Say how many lines in the data below contain the word "trophy", and give no other text.
*** Opening of SOURCE RECORDS ***
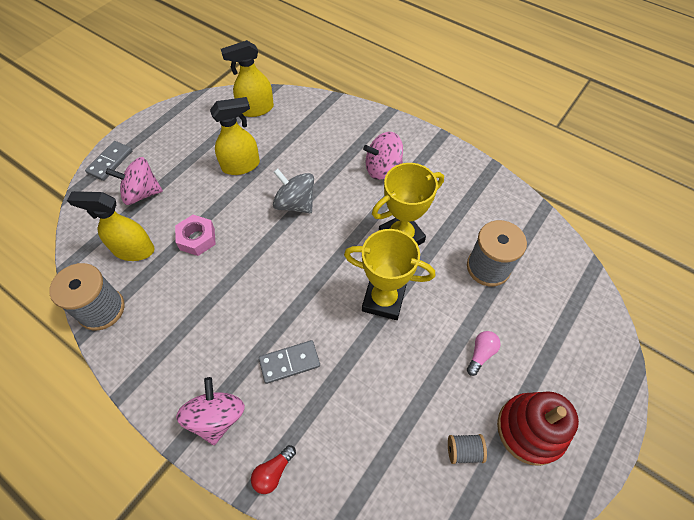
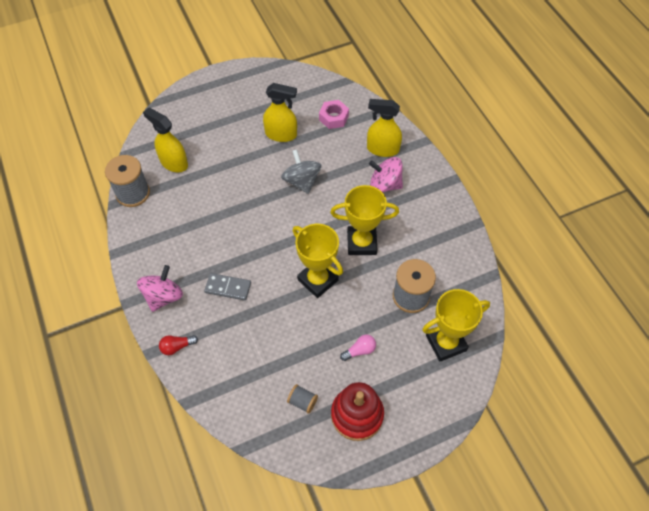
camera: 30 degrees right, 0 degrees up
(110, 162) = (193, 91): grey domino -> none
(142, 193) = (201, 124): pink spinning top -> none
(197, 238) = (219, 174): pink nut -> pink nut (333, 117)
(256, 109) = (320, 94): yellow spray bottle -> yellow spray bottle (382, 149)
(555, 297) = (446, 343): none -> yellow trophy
*** Close of SOURCE RECORDS ***
*** Opening of SOURCE RECORDS ***
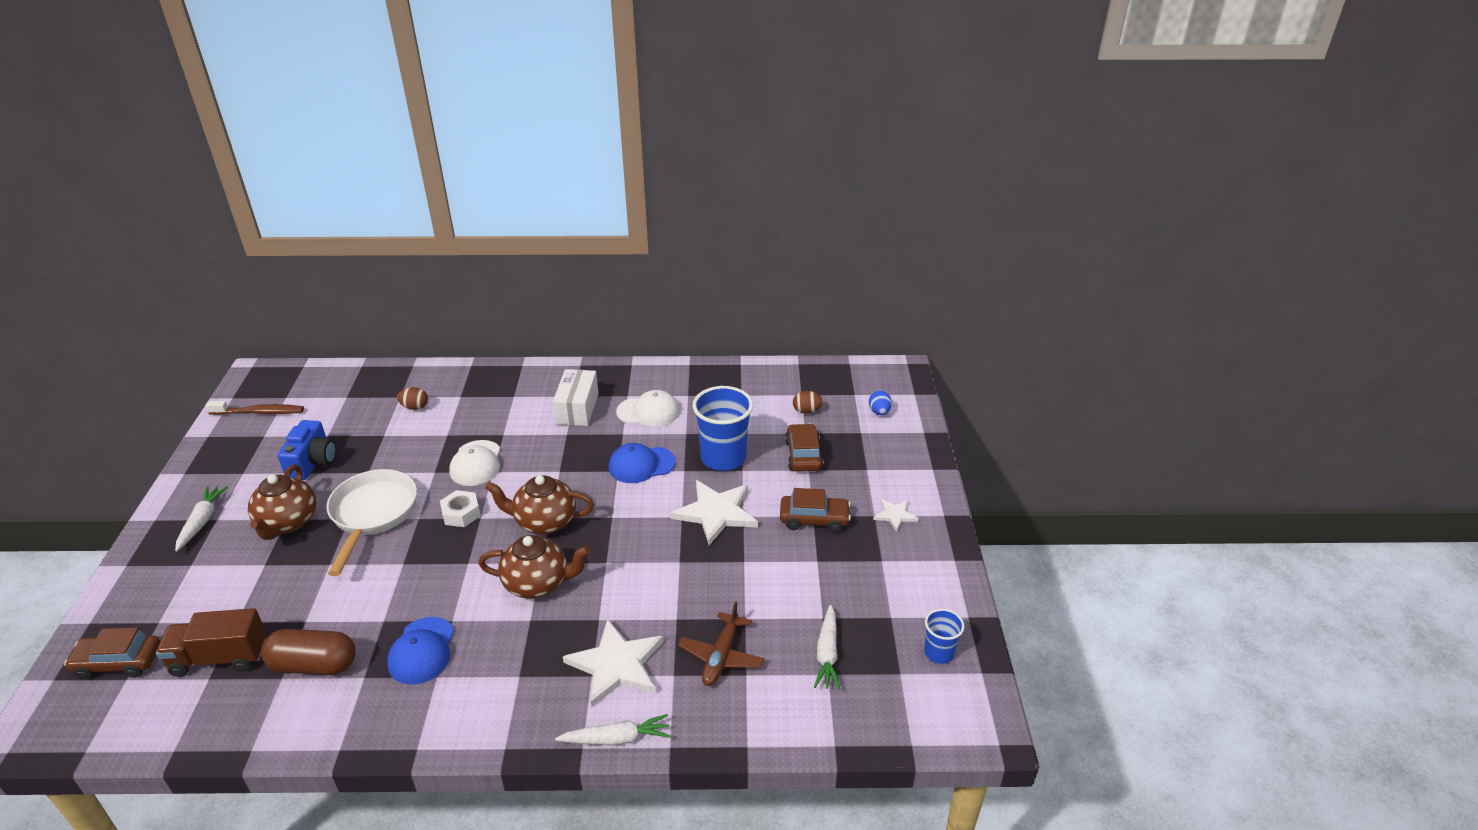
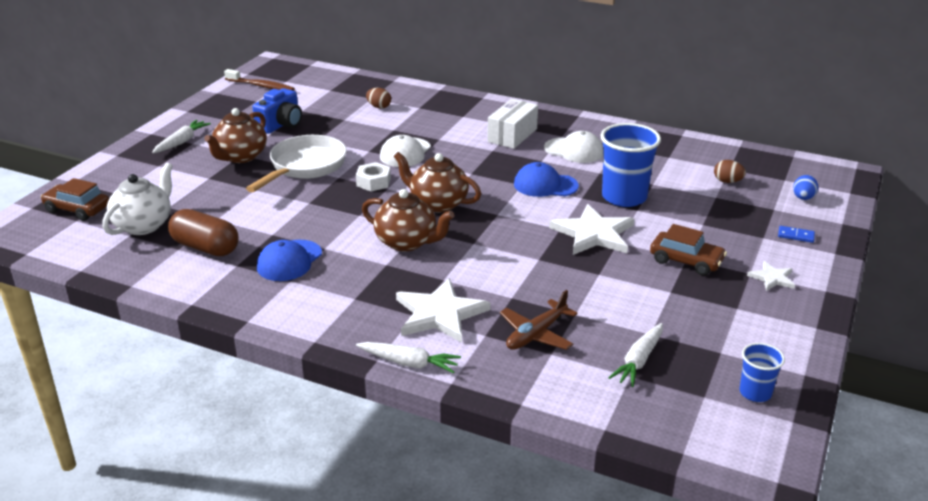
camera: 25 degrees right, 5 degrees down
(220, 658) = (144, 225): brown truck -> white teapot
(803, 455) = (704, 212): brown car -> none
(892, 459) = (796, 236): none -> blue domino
*** Close of SOURCE RECORDS ***
*** Opening of SOURCE RECORDS ***
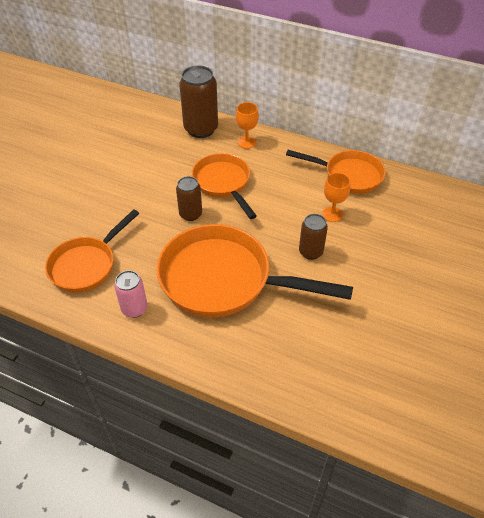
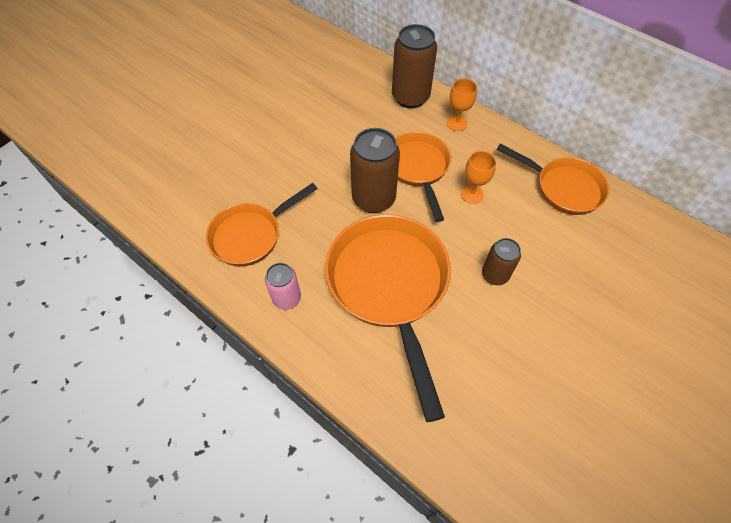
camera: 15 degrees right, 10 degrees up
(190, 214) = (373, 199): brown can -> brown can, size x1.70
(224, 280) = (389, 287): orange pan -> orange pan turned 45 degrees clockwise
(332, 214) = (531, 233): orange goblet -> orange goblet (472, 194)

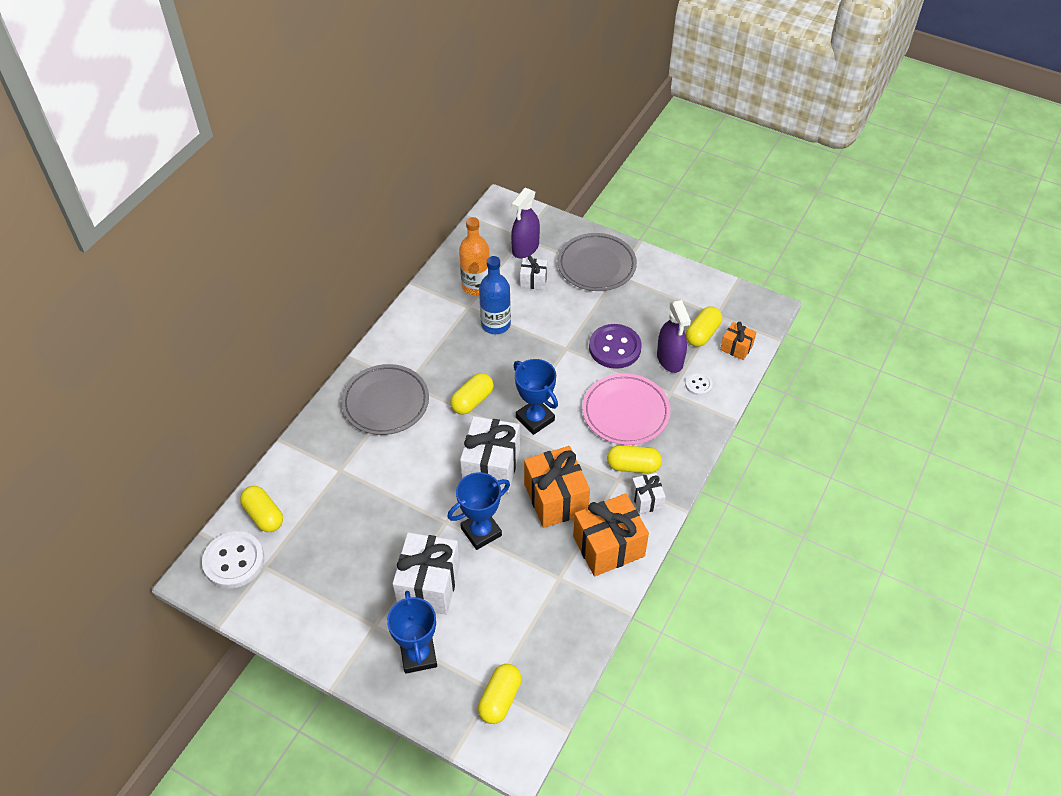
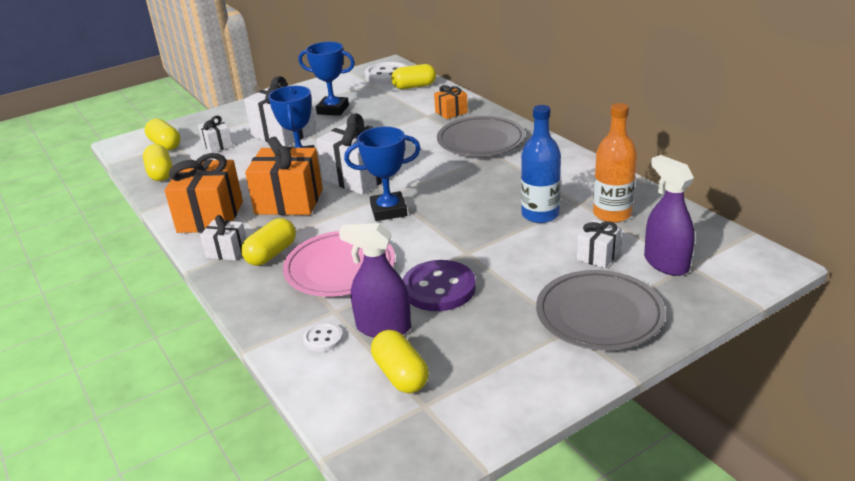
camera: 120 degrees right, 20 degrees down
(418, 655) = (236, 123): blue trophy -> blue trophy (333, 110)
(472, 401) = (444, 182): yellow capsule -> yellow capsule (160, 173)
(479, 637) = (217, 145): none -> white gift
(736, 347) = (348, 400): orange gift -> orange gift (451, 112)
*** Close of SOURCE RECORDS ***
YOUR RESPONSE:
2